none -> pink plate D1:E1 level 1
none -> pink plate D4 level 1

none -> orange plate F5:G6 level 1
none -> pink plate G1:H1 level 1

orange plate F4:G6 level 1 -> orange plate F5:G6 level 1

__________

- [Aim of the task]: Retype all of the records above without a single alteration.

- [Result of the task]:
none -> pink plate D1:E1 level 1
none -> pink plate D4 level 1

none -> orange plate F5:G6 level 1
none -> pink plate G1:H1 level 1

orange plate F4:G6 level 1 -> orange plate F5:G6 level 1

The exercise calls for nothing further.